### DATA RECORDS:
******************************
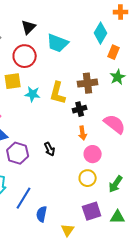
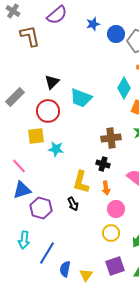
yellow L-shape: (58, 93) -> (81, 182), moved
black cross: (80, 109) -> (103, 164), turned 32
yellow triangle: (68, 230) -> (86, 275), moved

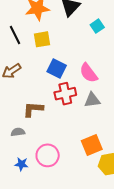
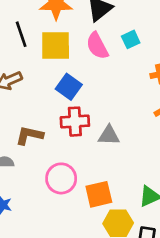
yellow square: (42, 39) -> (56, 45), size x1.4
pink semicircle: (89, 73) -> (97, 46), moved
pink circle: (48, 155) -> (61, 178), moved

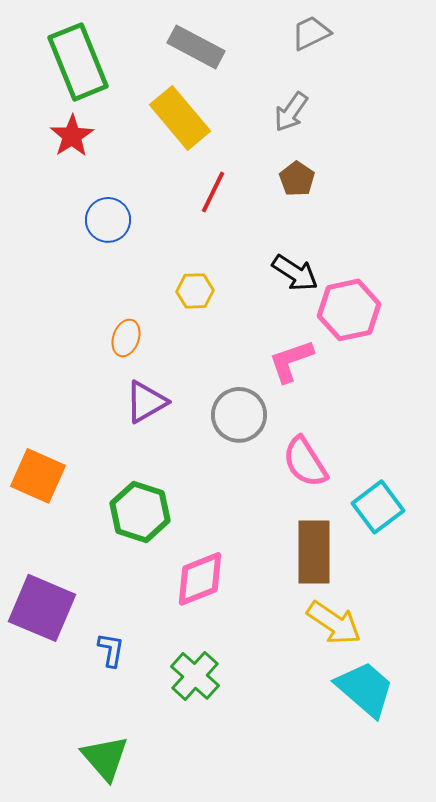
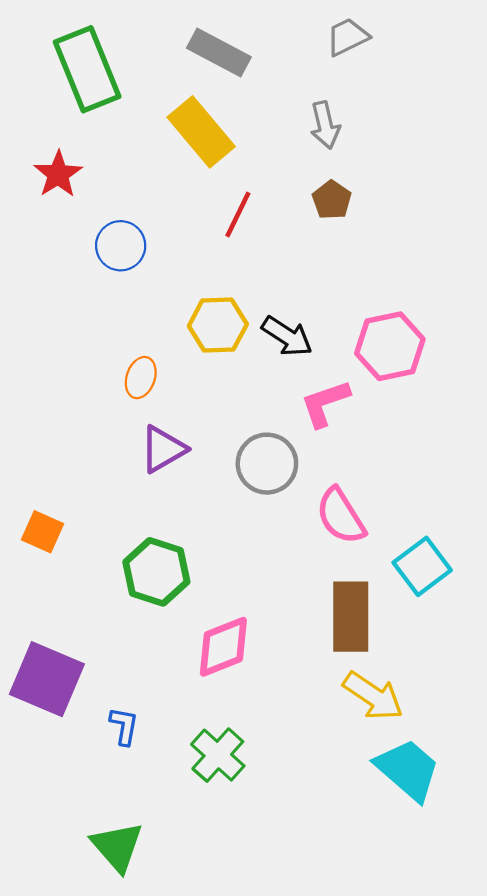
gray arrow: (291, 112) -> (325, 125), turned -48
red star: (72, 136) -> (58, 174), moved
black arrow: (295, 273) -> (287, 336), moved
yellow hexagon: (195, 291) -> (218, 325), size x1.4
orange square: (38, 476) -> (42, 532), size x0.7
******************************
### TASK DETAILS:
Everything from the line containing "red star: (72, 136) -> (58, 174), moved" through the end of the entries above should be retyped exactly, and nothing else.

### SOLVED EXERCISE:
red star: (72, 136) -> (58, 174), moved
black arrow: (295, 273) -> (287, 336), moved
yellow hexagon: (195, 291) -> (218, 325), size x1.4
orange square: (38, 476) -> (42, 532), size x0.7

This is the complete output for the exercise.